PROMPT:
Restate the listing below line for line and word for word, without the pictures.

======== GIVEN MATERIAL

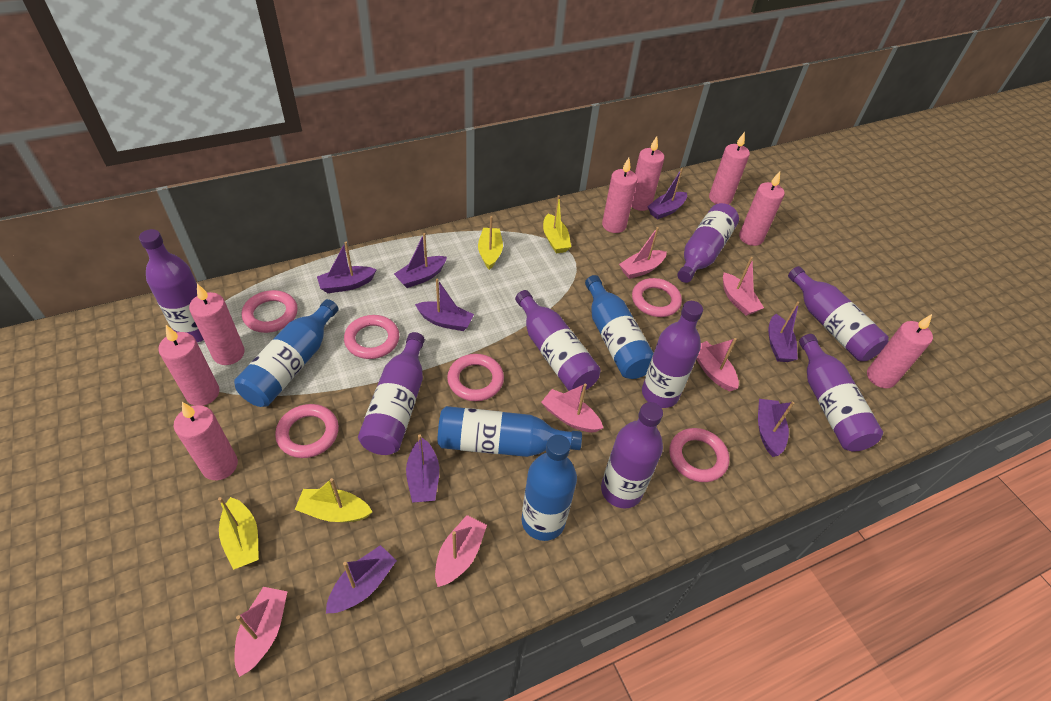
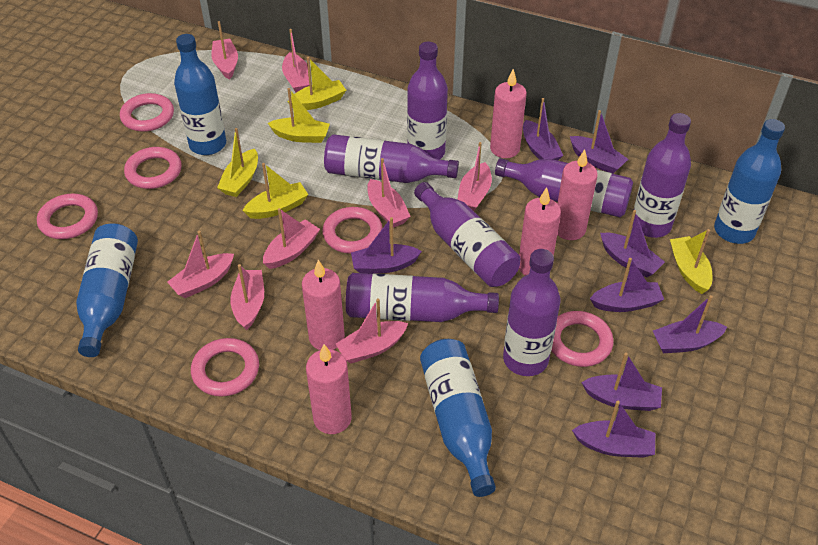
pink boat: 6 -> 8
pink candle: 8 -> 5
purple bottle: 8 -> 7
yellow boat: 4 -> 5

================

RESPONSE AREA:
pink boat: 6 -> 8
pink candle: 8 -> 5
purple bottle: 8 -> 7
yellow boat: 4 -> 5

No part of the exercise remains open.